Information —
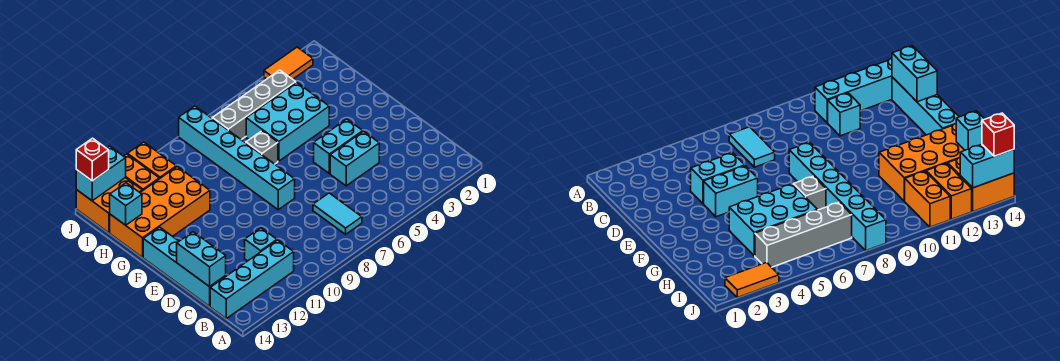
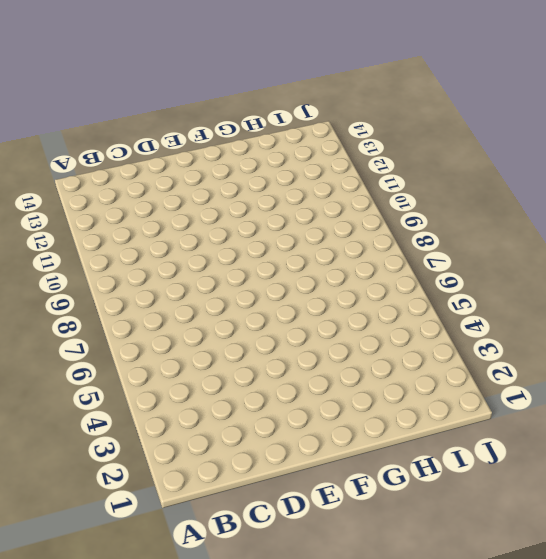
none -> cyan 1x2 tile [313,193,362,234]
none -> cyan 1x4 brick [210,240,294,318]
none -> cyan 1x1 brick [245,228,277,261]

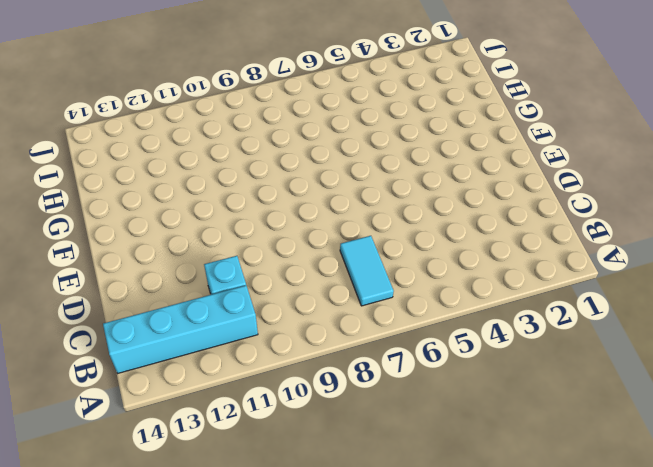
none -> cyan 1x4 brick [143,227,226,306]
none -> cyan 1x2 brick [330,131,379,186]
none -> cyan 1x2 brick [314,119,363,174]

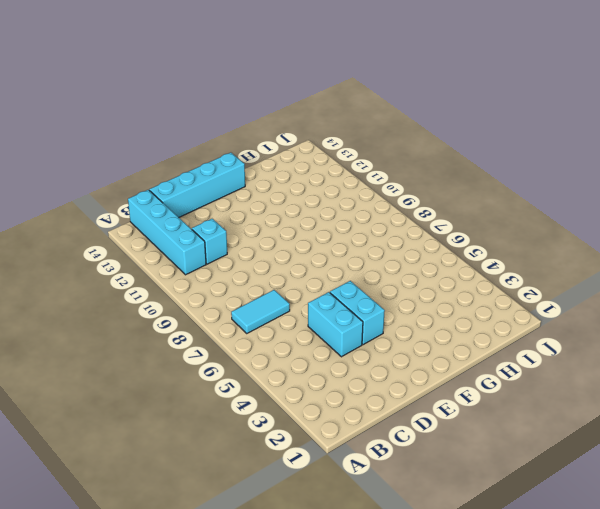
none -> cyan 1x6 brick [179,106,295,210]
none -> cyan 2x3 brick [246,82,329,161]
none -> grey 1x1 brick [246,131,278,164]

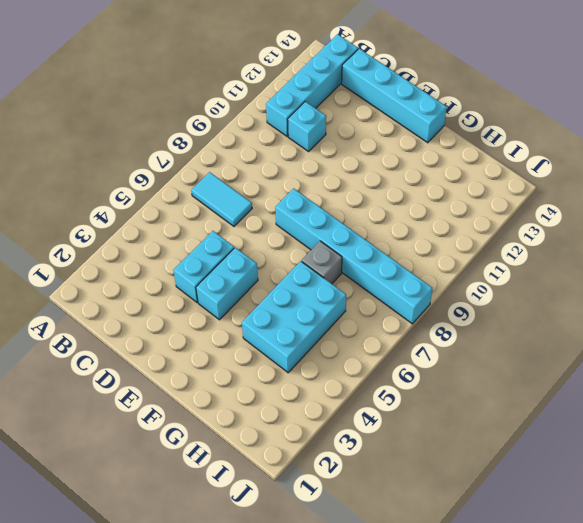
none -> orange 2x4 brick [110,167,210,257]
none -> grey 1x4 brick [212,70,296,140]
none -> orange 1x2 brick [127,142,176,179]

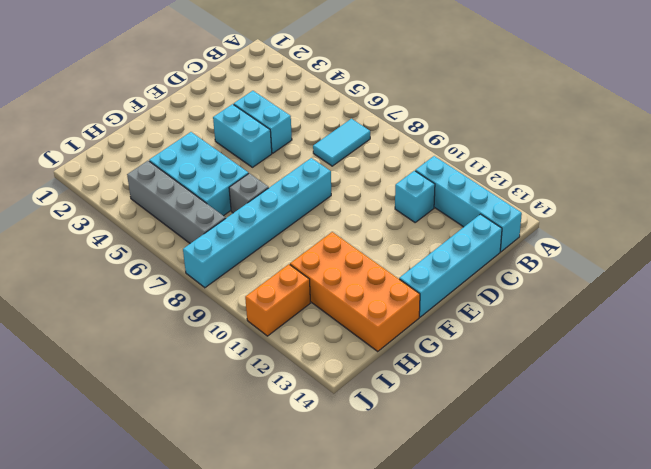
none -> orange 1x2 brick [124,154,159,191]
none -> orange 2x2 brick [76,178,142,233]
none -> orange 1x2 tile [264,47,313,79]

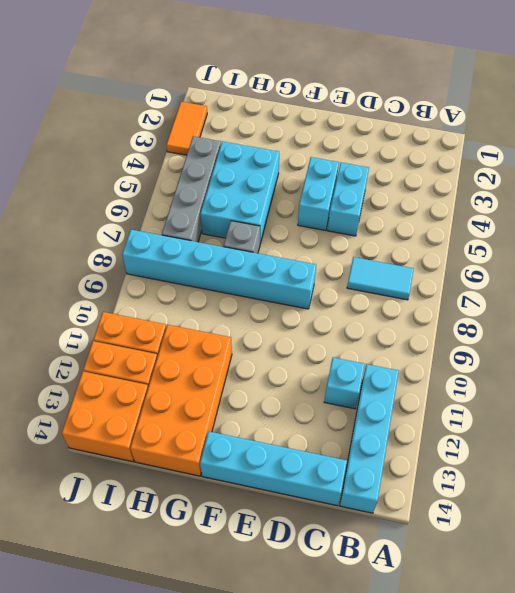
none -> cyan 1x2 brick [177,232,226,287]
none -> cyan 1x1 brick [110,183,142,225]
none -> cyan 1x2 brick [76,146,126,201]

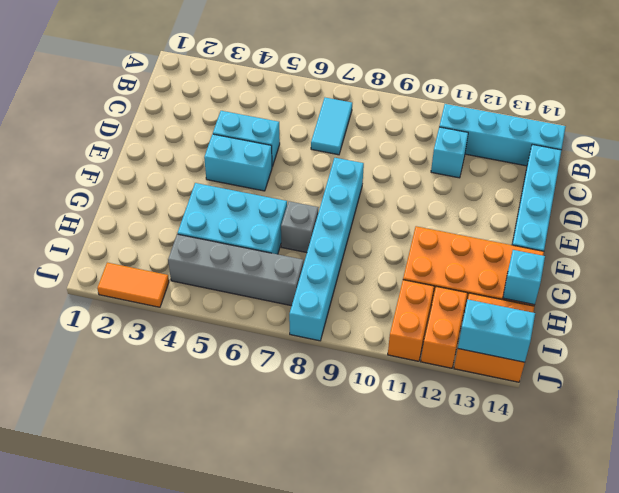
none -> cyan 1x2 brick [177,232,226,287]
none -> red 1x1 brick [76,138,109,181]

What the task requires — Which lines in the data hold the string "grey"? Copy each of them.

Written solution —
none -> grey 1x1 brick [246,131,278,164]
none -> grey 1x4 brick [212,70,296,140]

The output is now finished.